Short exercise:
Put the stretch of data from the line containing "red semicircle: moved 1 px right, 2 px up" through the line containing "red semicircle: moved 10 px left", both ends included, into a JSON list of strings with one string per line and no blank lines. Leave the picture lines out of the list.

Dataset items:

/---

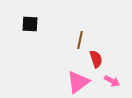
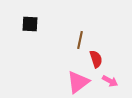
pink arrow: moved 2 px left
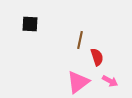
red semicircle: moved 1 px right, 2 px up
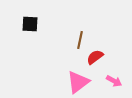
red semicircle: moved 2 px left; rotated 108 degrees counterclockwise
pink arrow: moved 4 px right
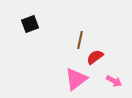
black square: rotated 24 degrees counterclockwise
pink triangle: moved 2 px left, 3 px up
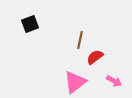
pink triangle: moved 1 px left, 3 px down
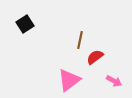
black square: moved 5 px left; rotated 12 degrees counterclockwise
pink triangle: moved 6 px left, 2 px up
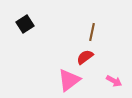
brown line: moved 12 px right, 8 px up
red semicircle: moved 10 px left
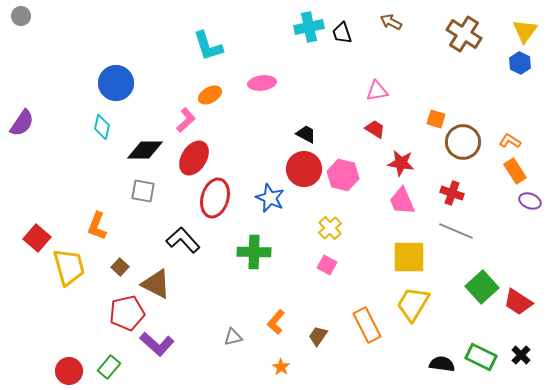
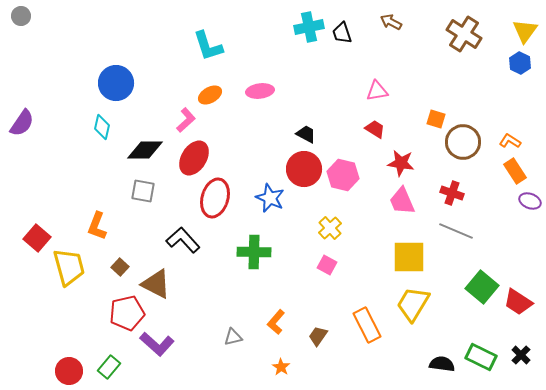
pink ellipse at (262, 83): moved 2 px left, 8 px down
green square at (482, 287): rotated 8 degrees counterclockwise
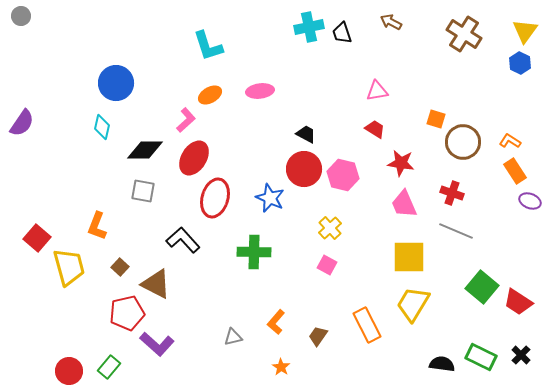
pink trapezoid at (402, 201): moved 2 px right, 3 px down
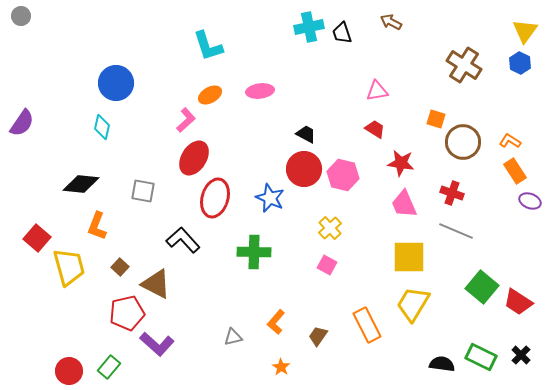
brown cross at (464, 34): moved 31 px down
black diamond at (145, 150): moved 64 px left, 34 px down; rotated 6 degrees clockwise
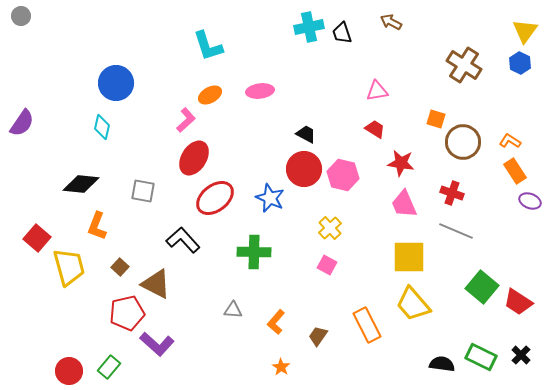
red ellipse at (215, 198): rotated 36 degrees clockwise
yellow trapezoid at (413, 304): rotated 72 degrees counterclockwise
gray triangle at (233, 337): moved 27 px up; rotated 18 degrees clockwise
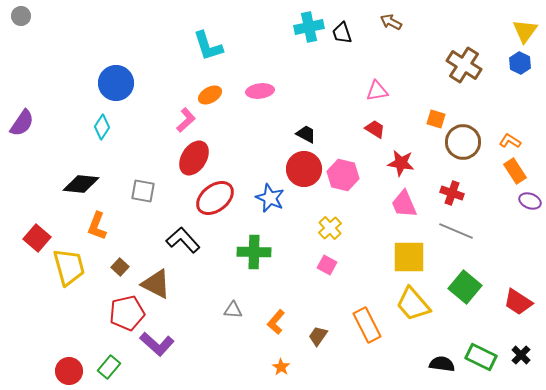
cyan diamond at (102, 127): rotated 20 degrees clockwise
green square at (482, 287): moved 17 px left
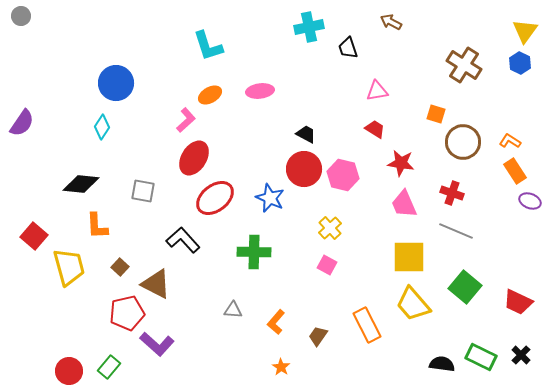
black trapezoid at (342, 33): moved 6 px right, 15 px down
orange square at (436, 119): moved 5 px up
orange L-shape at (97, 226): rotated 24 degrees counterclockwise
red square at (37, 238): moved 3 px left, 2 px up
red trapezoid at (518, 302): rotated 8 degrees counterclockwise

\---

Output for this task:
[
  "red semicircle: moved 1 px right, 2 px up",
  "red semicircle: moved 2 px left; rotated 108 degrees counterclockwise",
  "pink arrow: moved 4 px right",
  "black square: rotated 24 degrees counterclockwise",
  "pink triangle: moved 2 px left, 3 px up",
  "pink triangle: moved 1 px left, 3 px down",
  "black square: moved 5 px left; rotated 12 degrees counterclockwise",
  "pink triangle: moved 6 px left, 2 px up",
  "brown line: moved 12 px right, 8 px up",
  "red semicircle: moved 10 px left"
]